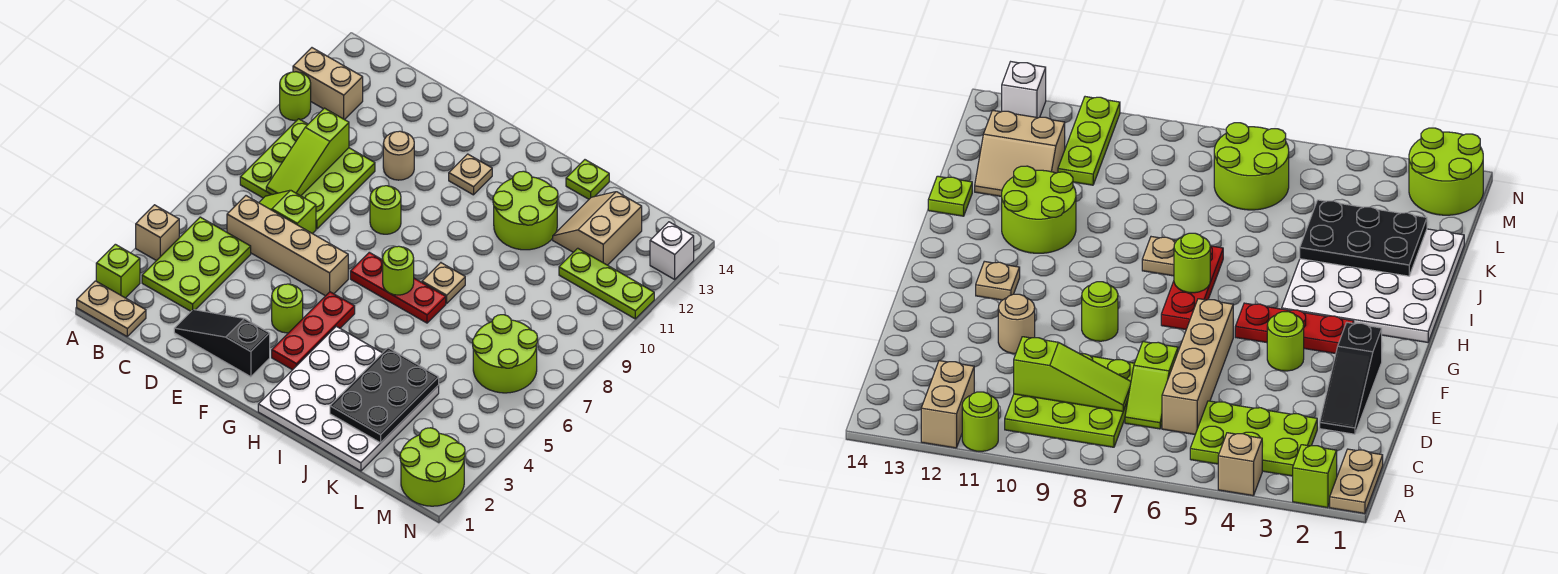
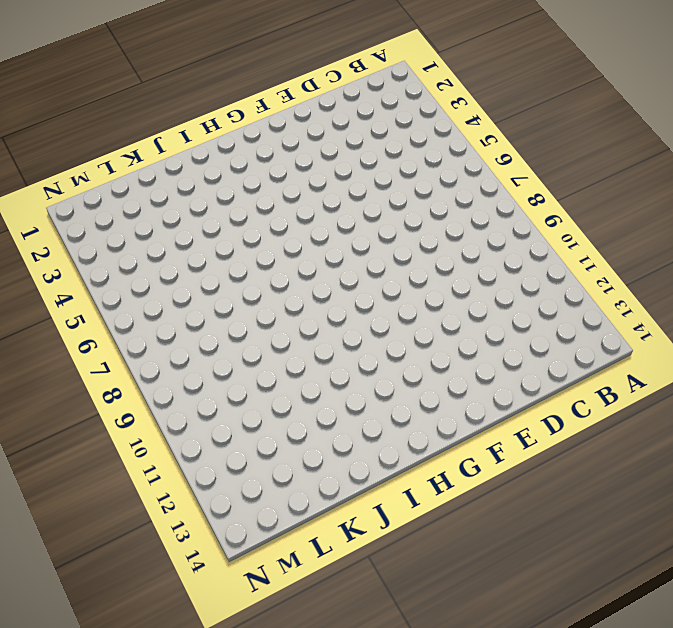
none -> tan plate A1:B1 level 1
none -> lime brick A2 level 1
none -> tan brick A4 level 1

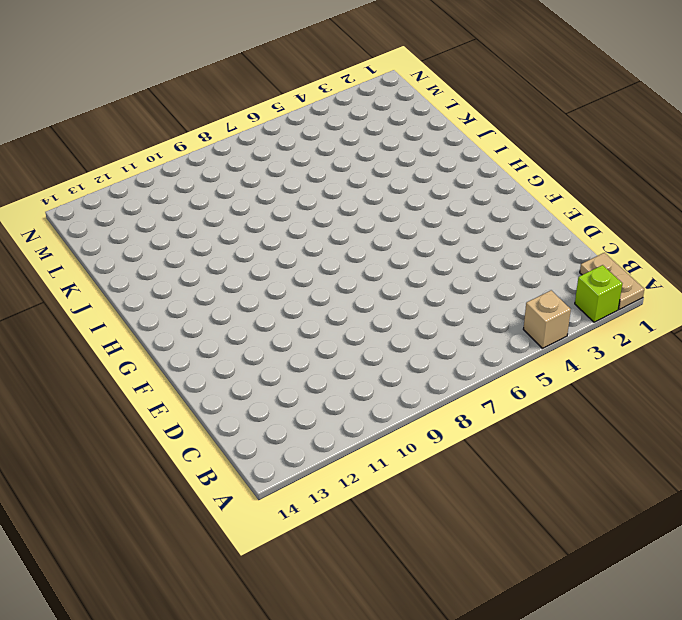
none -> lime round brick A11 level 1
none -> tan brick A12:B12 level 1
none -> lime plate B3:C5 level 1

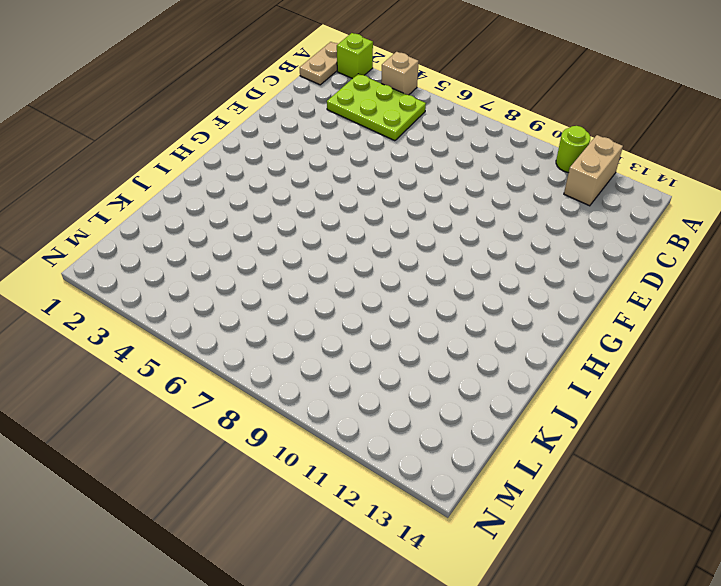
none -> lime plate B8:D10 level 1
none -> tan brick C6:F6 level 1
none -> lime slope C7:D7 level 1 top D

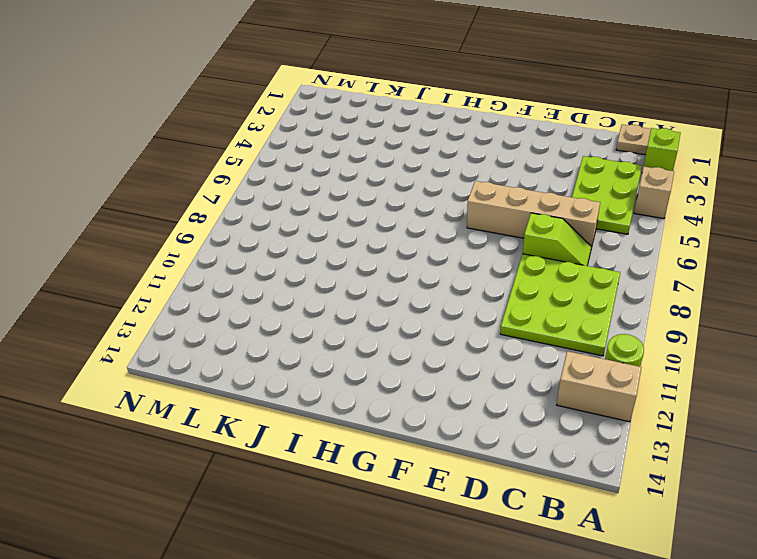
none -> black slope D2:F2 level 1 top F
none -> tan round brick E11 level 1
none -> lime round brick F4 level 1

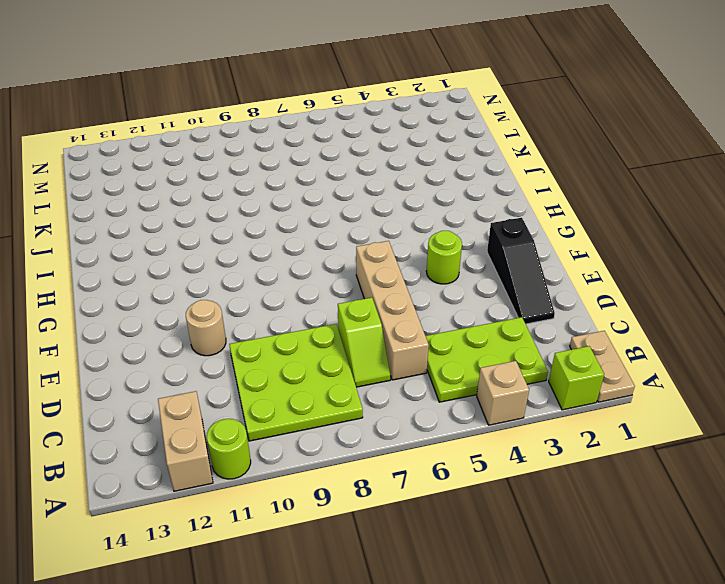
none -> lime round brick F9 level 1
none -> red plate G3:G5 level 1
none -> red plate G7:I7 level 1

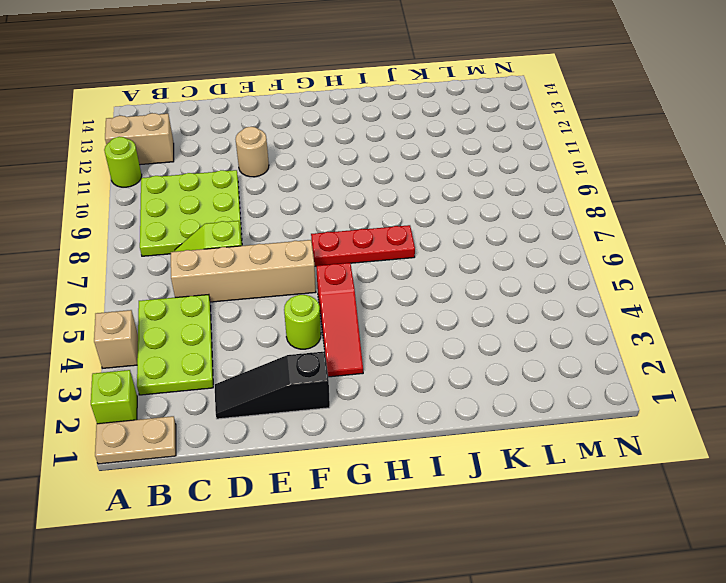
red slope G3:G5 level 1 top 5 -> red plate G3:G5 level 1
none -> lime round brick F9 level 1
none -> tan plate G12 level 1
none -> white plate H1:K4 level 1

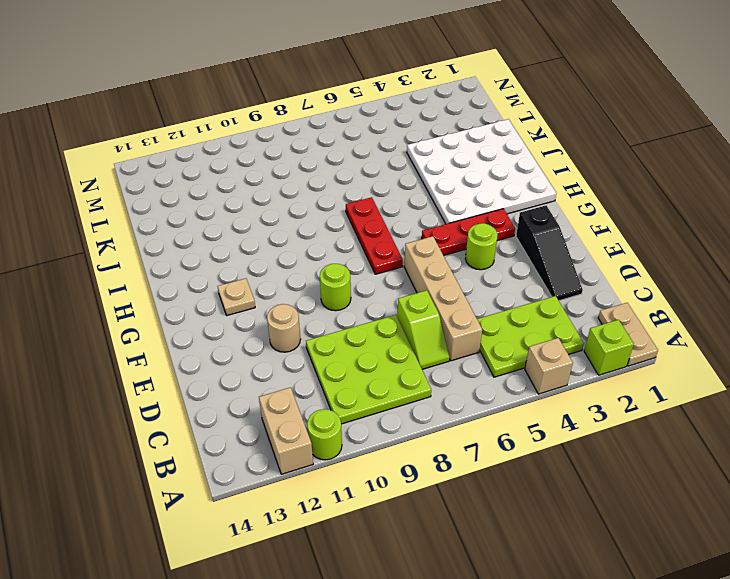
none -> tan plate I8 level 1
none -> lime round brick I11:J12 level 1
none -> lime plate J14 level 1

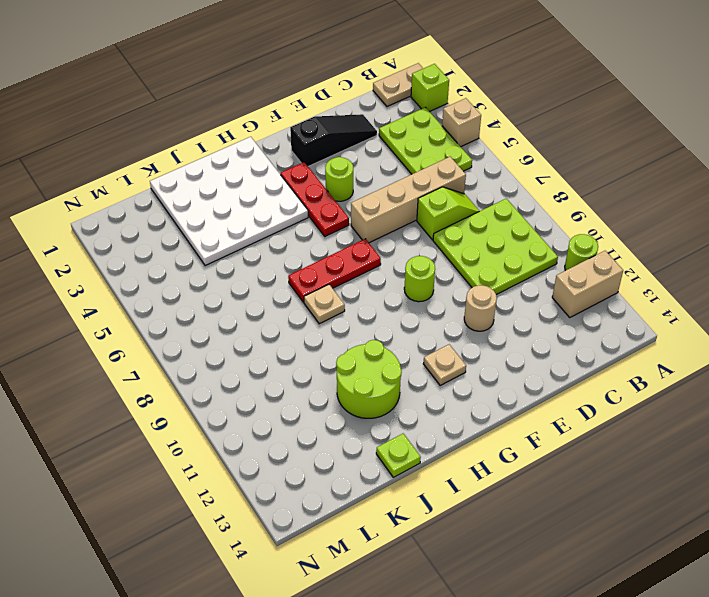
none -> tan slope K12:L13 level 1 top L
none -> lime round brick L6:M7 level 1
none -> lime plate L11:N11 level 1

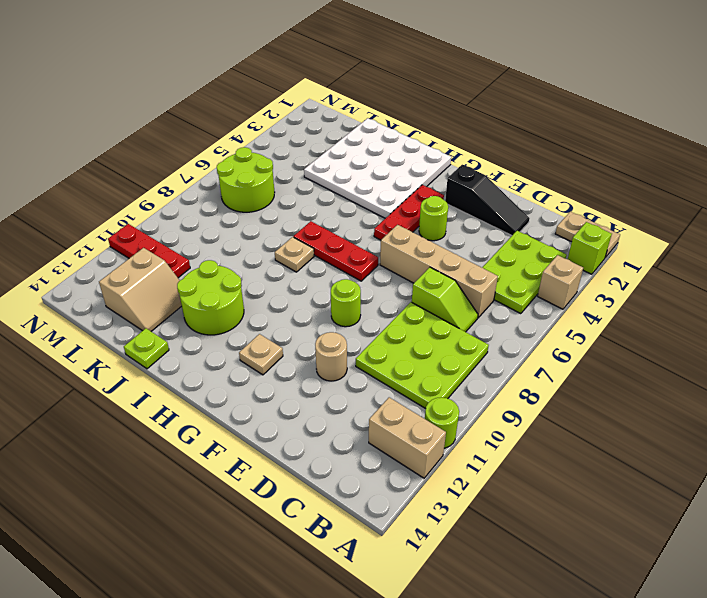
red plate L11:N11 level 1 -> lime plate L11:N11 level 1
none -> lime round brick M1:N2 level 1
none -> white brick N13 level 1
none -> lime slope C8:C10 level 2 top 10

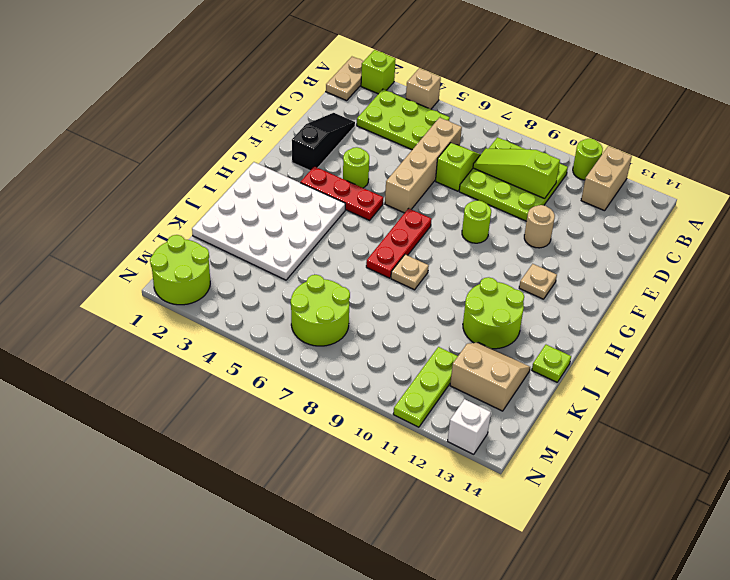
none -> lime round brick H7 level 2
none -> black plate J2:K4 level 2

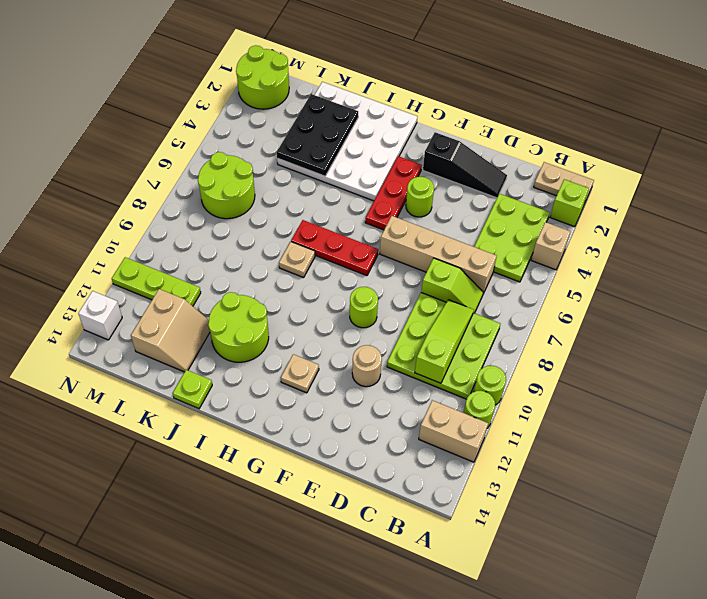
lime round brick A10 level 1 -> lime round brick H7 level 2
==============================
# [EXERCISE BRIEF]
Word for word, restate all of the entries above and leave each picture out.

# [COMPLETED TASK]
none -> tan plate A1:B1 level 1
none -> lime brick A2 level 1
none -> tan brick A4 level 1

none -> lime round brick A11 level 1
none -> tan brick A12:B12 level 1
none -> lime plate B3:C5 level 1

none -> lime plate B8:D10 level 1
none -> tan brick C6:F6 level 1
none -> lime slope C7:D7 level 1 top D

none -> black slope D2:F2 level 1 top F
none -> tan round brick E11 level 1
none -> lime round brick F4 level 1

none -> lime round brick F9 level 1
none -> red plate G3:G5 level 1
none -> red plate G7:I7 level 1

red slope G3:G5 level 1 top 5 -> red plate G3:G5 level 1
none -> lime round brick F9 level 1
none -> tan plate G12 level 1
none -> white plate H1:K4 level 1

none -> tan plate I8 level 1
none -> lime round brick I11:J12 level 1
none -> lime plate J14 level 1

none -> tan slope K12:L13 level 1 top L
none -> lime round brick L6:M7 level 1
none -> lime plate L11:N11 level 1

red plate L11:N11 level 1 -> lime plate L11:N11 level 1
none -> lime round brick M1:N2 level 1
none -> white brick N13 level 1
none -> lime slope C8:C10 level 2 top 10

none -> lime round brick H7 level 2
none -> black plate J2:K4 level 2

lime round brick A10 level 1 -> lime round brick H7 level 2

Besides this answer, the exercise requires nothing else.